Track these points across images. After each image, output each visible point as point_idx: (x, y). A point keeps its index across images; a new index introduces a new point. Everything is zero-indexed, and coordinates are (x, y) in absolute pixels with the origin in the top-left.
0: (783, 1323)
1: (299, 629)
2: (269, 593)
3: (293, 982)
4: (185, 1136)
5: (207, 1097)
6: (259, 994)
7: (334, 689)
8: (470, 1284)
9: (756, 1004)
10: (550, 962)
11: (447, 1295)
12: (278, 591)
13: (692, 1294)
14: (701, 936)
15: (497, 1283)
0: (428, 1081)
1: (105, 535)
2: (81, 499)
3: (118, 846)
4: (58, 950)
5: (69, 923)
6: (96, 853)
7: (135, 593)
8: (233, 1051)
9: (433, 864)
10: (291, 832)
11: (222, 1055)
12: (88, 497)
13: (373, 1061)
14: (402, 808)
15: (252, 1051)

□ □ □ □ □ □ □

§ **TASK DETAILS**:
Could you pull out the rows above, starting with the very first one and stopping after the line that contains "8: (470, 1284)", and copy them word for word?

§ **CORRECT RESULT**:
Track these points across images. After each image, output each visible point as point_idx: (x, y). A point keeps its index across images; a new index introduces a new point. Everything is zero-indexed, and coordinates are (x, y) in absolute pixels with the origin in the top-left.
0: (783, 1323)
1: (299, 629)
2: (269, 593)
3: (293, 982)
4: (185, 1136)
5: (207, 1097)
6: (259, 994)
7: (334, 689)
8: (470, 1284)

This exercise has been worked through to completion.